▶ _Exercise objective_:
Starting from the line that holds "JP201 pin 1: VS -> T13", output exactly each line through the end of the listing. Do not copy pictures.

(Dataset records)

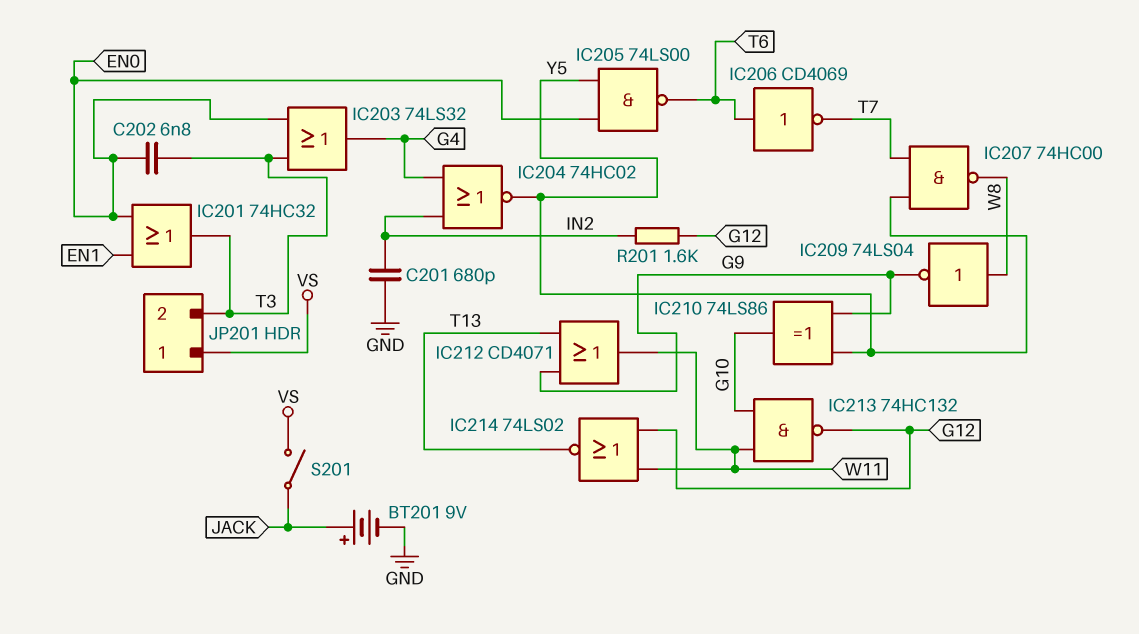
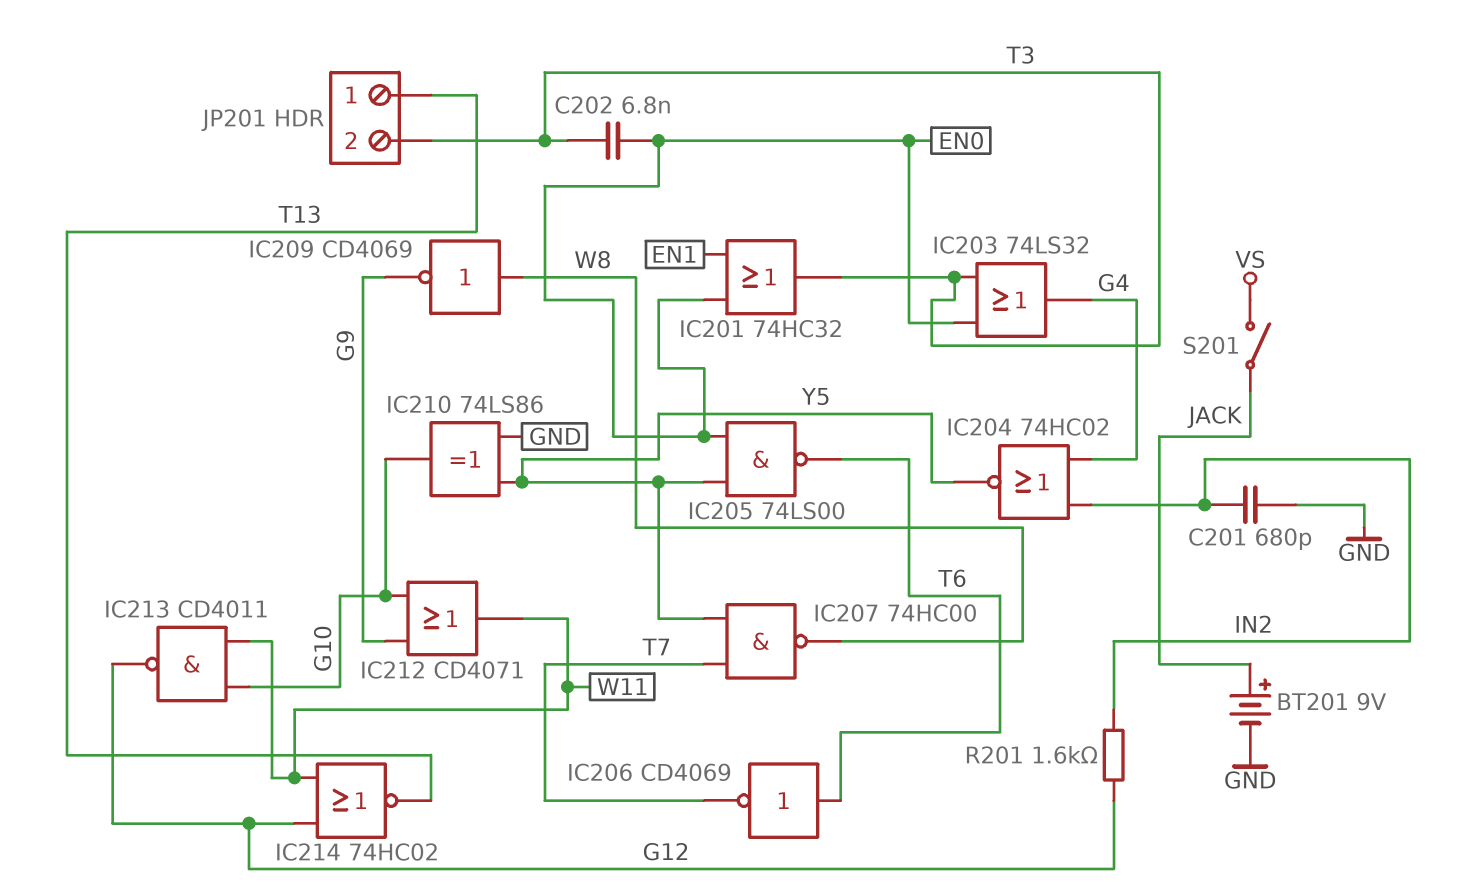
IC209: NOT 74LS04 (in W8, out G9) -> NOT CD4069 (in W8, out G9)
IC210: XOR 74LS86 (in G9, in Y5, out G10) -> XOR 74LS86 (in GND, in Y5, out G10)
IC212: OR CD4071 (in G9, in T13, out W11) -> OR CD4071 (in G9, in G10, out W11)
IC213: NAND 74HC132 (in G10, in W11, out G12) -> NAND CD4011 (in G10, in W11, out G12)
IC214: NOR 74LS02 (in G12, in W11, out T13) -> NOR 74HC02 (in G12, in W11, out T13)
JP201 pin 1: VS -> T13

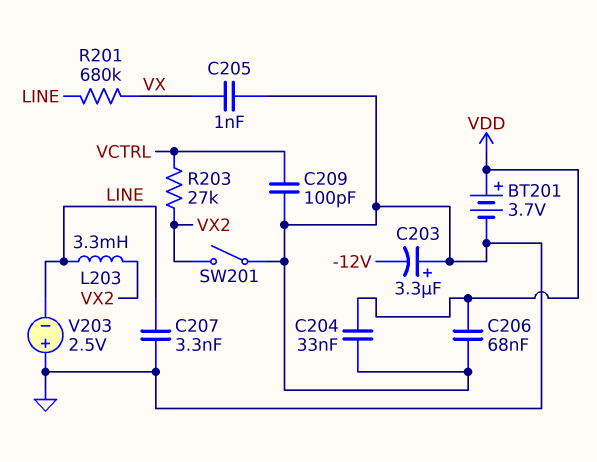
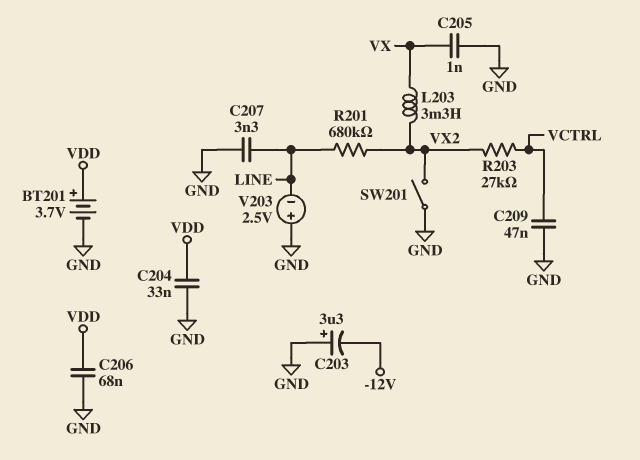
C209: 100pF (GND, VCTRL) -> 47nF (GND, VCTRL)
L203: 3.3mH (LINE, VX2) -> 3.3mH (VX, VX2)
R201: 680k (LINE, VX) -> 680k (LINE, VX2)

(End Dataset records)

▶ _Exercise output_:
JP201 pin 1: VS -> T13

C209: 100pF (GND, VCTRL) -> 47nF (GND, VCTRL)
L203: 3.3mH (LINE, VX2) -> 3.3mH (VX, VX2)
R201: 680k (LINE, VX) -> 680k (LINE, VX2)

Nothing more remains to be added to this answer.